▶ [What you will do]
Count how many lines of the entries below contain the word "gray", treating uppercase and lowercase letters as different. Give only the number.

::: Listing

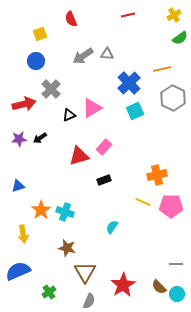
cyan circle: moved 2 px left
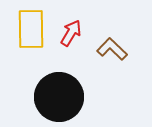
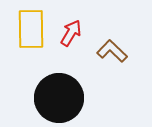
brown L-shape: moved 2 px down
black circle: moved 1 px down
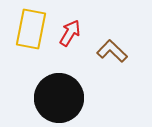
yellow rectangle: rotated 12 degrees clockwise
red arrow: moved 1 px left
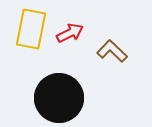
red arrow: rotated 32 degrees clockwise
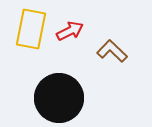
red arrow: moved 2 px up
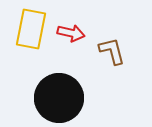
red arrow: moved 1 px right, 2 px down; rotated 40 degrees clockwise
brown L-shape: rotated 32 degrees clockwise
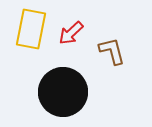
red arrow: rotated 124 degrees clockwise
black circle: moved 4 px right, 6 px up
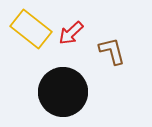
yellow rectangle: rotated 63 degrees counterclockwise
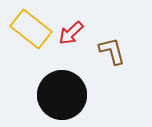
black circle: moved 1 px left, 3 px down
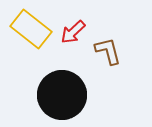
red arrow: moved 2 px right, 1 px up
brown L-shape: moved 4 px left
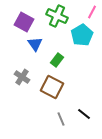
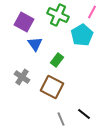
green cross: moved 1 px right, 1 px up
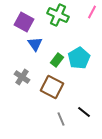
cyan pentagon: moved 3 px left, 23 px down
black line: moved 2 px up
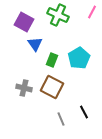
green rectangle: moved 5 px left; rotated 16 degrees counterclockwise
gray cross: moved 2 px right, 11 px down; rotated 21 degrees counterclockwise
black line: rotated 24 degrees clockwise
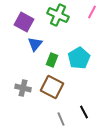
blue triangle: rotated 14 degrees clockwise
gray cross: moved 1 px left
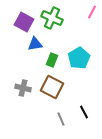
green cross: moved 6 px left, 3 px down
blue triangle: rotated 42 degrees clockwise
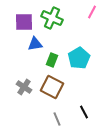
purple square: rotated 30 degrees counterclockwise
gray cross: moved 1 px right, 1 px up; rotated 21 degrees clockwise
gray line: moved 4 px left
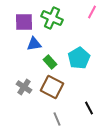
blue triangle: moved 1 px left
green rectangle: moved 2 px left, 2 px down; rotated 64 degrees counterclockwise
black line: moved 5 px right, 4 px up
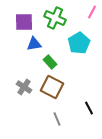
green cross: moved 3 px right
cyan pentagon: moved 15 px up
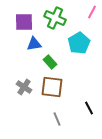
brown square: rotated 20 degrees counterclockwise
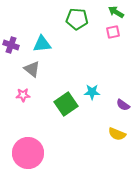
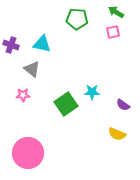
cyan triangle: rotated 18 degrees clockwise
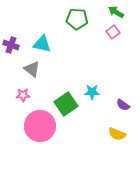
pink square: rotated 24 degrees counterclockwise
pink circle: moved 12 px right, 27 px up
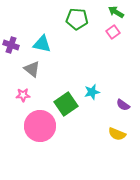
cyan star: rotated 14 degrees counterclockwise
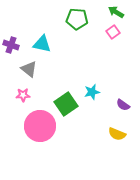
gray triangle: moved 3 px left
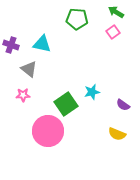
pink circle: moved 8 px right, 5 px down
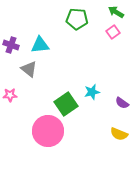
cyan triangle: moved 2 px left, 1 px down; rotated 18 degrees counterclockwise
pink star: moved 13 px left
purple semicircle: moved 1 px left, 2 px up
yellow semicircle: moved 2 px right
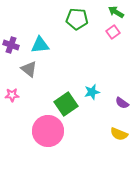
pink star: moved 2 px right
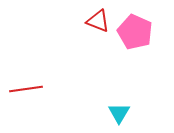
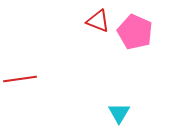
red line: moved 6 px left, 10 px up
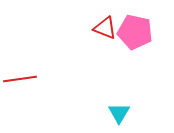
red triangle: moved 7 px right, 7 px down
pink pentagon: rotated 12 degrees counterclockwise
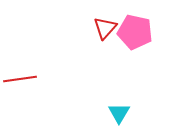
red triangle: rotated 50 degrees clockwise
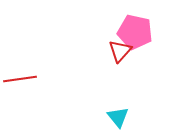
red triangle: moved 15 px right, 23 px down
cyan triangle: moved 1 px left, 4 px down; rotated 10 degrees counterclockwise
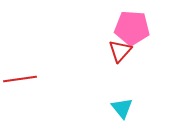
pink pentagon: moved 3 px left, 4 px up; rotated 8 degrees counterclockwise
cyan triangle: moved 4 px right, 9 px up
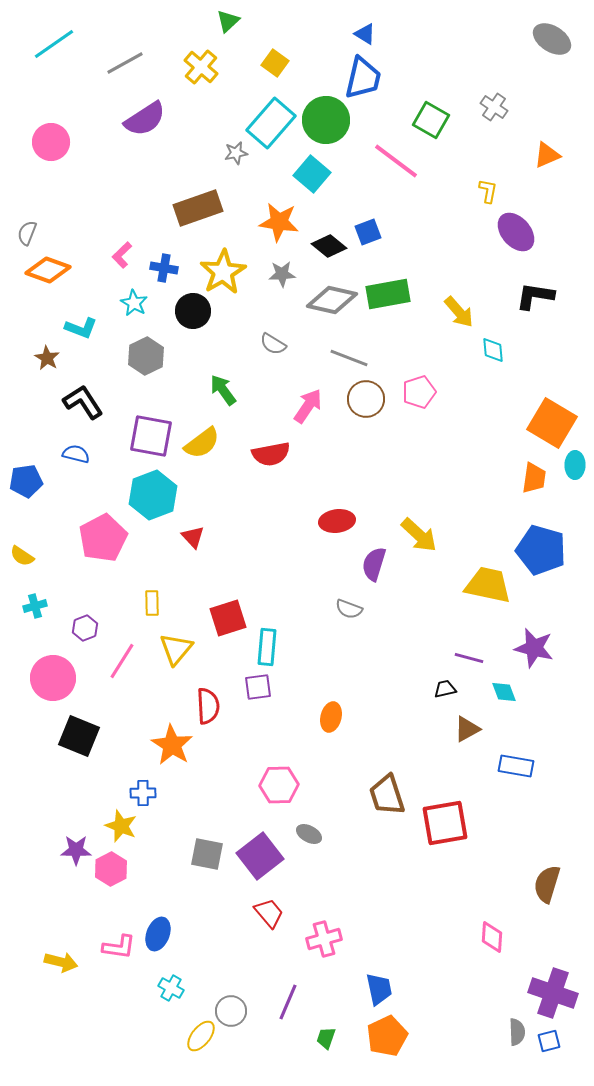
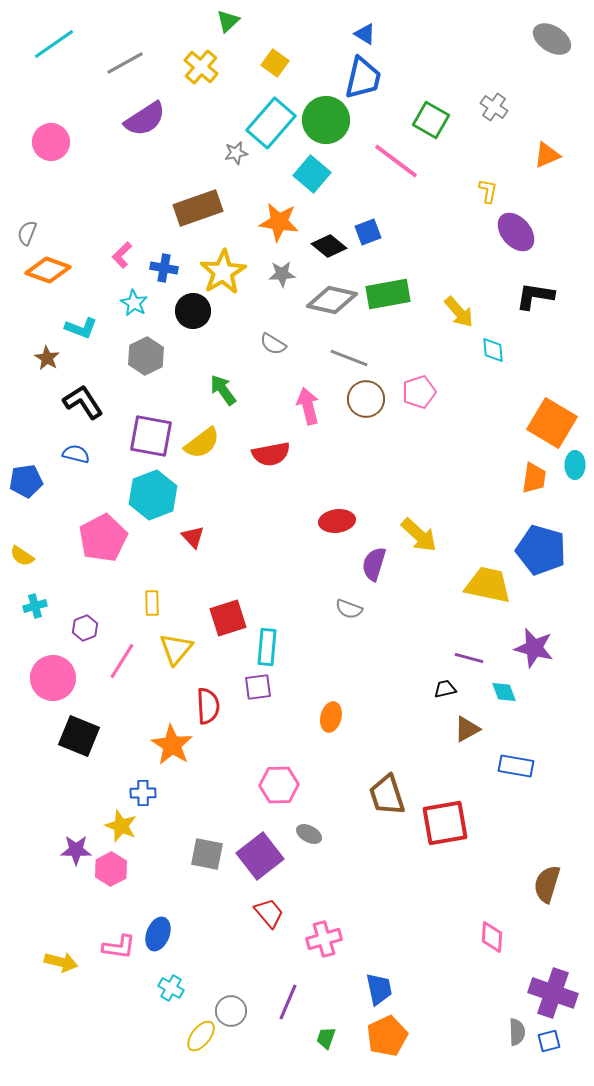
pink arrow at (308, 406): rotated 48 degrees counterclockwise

::::::

▶ [Task answer]
5